*** Opening Extracted records ***
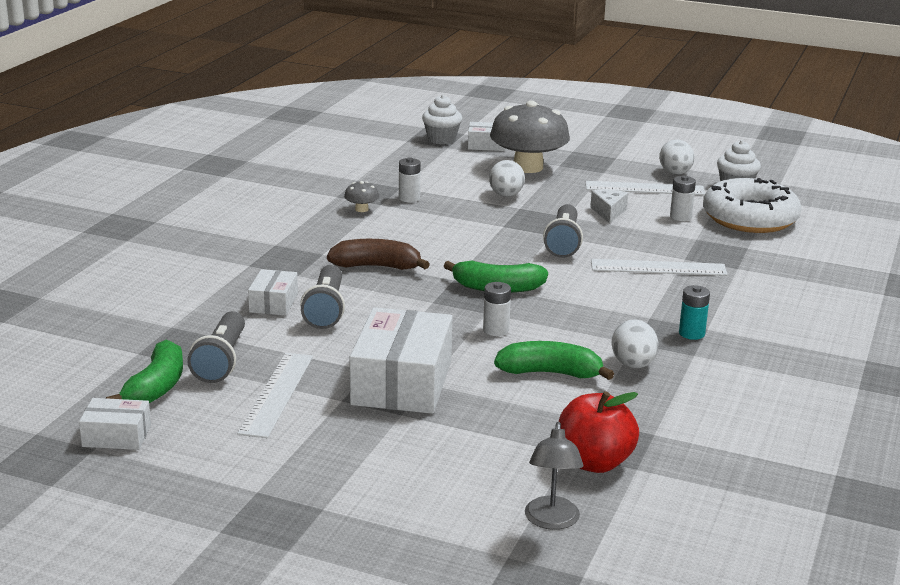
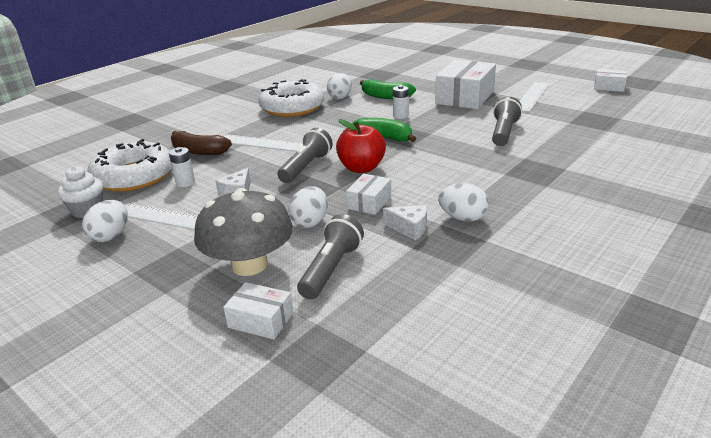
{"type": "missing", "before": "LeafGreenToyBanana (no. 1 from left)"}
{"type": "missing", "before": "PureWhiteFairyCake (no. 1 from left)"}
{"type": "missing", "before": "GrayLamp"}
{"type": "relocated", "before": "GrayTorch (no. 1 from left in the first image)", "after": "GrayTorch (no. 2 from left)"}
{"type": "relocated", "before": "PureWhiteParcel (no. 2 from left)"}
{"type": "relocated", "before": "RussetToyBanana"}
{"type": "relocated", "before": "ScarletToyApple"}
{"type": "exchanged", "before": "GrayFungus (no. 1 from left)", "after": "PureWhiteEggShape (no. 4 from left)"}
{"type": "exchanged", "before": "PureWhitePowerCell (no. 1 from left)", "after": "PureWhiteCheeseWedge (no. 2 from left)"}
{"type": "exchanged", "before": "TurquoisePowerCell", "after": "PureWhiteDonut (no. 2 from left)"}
*** Closing Extracted records ***
**Work to complete**
Only the lines above that hold "after" are wanted. Show every one of them.

**Response below**
{"type": "relocated", "before": "GrayTorch (no. 1 from left in the first image)", "after": "GrayTorch (no. 2 from left)"}
{"type": "exchanged", "before": "GrayFungus (no. 1 from left)", "after": "PureWhiteEggShape (no. 4 from left)"}
{"type": "exchanged", "before": "PureWhitePowerCell (no. 1 from left)", "after": "PureWhiteCheeseWedge (no. 2 from left)"}
{"type": "exchanged", "before": "TurquoisePowerCell", "after": "PureWhiteDonut (no. 2 from left)"}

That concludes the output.